◆ Exercise details
Restate the records below word for word.
• • •
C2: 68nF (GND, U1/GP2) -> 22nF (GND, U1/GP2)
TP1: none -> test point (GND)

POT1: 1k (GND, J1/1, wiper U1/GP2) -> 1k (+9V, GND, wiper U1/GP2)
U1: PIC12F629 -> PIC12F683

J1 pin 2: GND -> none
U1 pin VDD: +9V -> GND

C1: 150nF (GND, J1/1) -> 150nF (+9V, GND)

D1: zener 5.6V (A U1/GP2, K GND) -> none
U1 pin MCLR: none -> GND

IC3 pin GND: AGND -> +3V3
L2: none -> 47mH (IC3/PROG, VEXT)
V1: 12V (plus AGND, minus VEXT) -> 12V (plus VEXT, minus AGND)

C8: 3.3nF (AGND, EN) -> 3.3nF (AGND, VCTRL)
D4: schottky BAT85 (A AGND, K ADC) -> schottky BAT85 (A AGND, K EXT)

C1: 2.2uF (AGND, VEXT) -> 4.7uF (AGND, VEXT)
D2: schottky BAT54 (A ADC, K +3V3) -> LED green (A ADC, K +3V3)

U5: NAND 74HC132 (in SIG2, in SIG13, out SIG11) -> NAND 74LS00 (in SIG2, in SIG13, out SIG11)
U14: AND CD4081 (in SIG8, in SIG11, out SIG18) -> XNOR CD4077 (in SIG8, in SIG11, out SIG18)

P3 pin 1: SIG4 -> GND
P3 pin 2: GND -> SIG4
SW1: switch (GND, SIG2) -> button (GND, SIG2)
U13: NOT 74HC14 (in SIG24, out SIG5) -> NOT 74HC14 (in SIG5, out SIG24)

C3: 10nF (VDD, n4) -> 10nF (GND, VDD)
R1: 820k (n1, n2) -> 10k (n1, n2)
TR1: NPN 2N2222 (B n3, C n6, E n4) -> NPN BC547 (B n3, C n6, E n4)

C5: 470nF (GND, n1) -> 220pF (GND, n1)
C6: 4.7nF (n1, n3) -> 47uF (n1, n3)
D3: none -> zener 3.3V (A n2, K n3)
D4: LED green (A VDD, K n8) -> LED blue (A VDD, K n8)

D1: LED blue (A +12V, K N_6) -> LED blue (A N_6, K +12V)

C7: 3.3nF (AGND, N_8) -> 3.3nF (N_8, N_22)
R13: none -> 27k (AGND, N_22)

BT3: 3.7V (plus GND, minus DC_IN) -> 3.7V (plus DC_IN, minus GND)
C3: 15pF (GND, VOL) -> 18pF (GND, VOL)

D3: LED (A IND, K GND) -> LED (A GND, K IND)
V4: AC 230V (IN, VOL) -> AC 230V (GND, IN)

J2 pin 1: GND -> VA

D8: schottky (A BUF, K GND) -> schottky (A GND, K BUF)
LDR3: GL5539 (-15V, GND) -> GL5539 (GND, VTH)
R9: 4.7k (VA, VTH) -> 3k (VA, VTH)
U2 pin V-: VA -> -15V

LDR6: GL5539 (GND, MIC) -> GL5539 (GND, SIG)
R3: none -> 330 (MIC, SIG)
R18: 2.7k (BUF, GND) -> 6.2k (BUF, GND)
• • •
◆ Response to the exercise
C2: 68nF (GND, U1/GP2) -> 22nF (GND, U1/GP2)
TP1: none -> test point (GND)

POT1: 1k (GND, J1/1, wiper U1/GP2) -> 1k (+9V, GND, wiper U1/GP2)
U1: PIC12F629 -> PIC12F683

J1 pin 2: GND -> none
U1 pin VDD: +9V -> GND

C1: 150nF (GND, J1/1) -> 150nF (+9V, GND)

D1: zener 5.6V (A U1/GP2, K GND) -> none
U1 pin MCLR: none -> GND

IC3 pin GND: AGND -> +3V3
L2: none -> 47mH (IC3/PROG, VEXT)
V1: 12V (plus AGND, minus VEXT) -> 12V (plus VEXT, minus AGND)

C8: 3.3nF (AGND, EN) -> 3.3nF (AGND, VCTRL)
D4: schottky BAT85 (A AGND, K ADC) -> schottky BAT85 (A AGND, K EXT)

C1: 2.2uF (AGND, VEXT) -> 4.7uF (AGND, VEXT)
D2: schottky BAT54 (A ADC, K +3V3) -> LED green (A ADC, K +3V3)

U5: NAND 74HC132 (in SIG2, in SIG13, out SIG11) -> NAND 74LS00 (in SIG2, in SIG13, out SIG11)
U14: AND CD4081 (in SIG8, in SIG11, out SIG18) -> XNOR CD4077 (in SIG8, in SIG11, out SIG18)

P3 pin 1: SIG4 -> GND
P3 pin 2: GND -> SIG4
SW1: switch (GND, SIG2) -> button (GND, SIG2)
U13: NOT 74HC14 (in SIG24, out SIG5) -> NOT 74HC14 (in SIG5, out SIG24)

C3: 10nF (VDD, n4) -> 10nF (GND, VDD)
R1: 820k (n1, n2) -> 10k (n1, n2)
TR1: NPN 2N2222 (B n3, C n6, E n4) -> NPN BC547 (B n3, C n6, E n4)

C5: 470nF (GND, n1) -> 220pF (GND, n1)
C6: 4.7nF (n1, n3) -> 47uF (n1, n3)
D3: none -> zener 3.3V (A n2, K n3)
D4: LED green (A VDD, K n8) -> LED blue (A VDD, K n8)

D1: LED blue (A +12V, K N_6) -> LED blue (A N_6, K +12V)

C7: 3.3nF (AGND, N_8) -> 3.3nF (N_8, N_22)
R13: none -> 27k (AGND, N_22)

BT3: 3.7V (plus GND, minus DC_IN) -> 3.7V (plus DC_IN, minus GND)
C3: 15pF (GND, VOL) -> 18pF (GND, VOL)

D3: LED (A IND, K GND) -> LED (A GND, K IND)
V4: AC 230V (IN, VOL) -> AC 230V (GND, IN)

J2 pin 1: GND -> VA

D8: schottky (A BUF, K GND) -> schottky (A GND, K BUF)
LDR3: GL5539 (-15V, GND) -> GL5539 (GND, VTH)
R9: 4.7k (VA, VTH) -> 3k (VA, VTH)
U2 pin V-: VA -> -15V

LDR6: GL5539 (GND, MIC) -> GL5539 (GND, SIG)
R3: none -> 330 (MIC, SIG)
R18: 2.7k (BUF, GND) -> 6.2k (BUF, GND)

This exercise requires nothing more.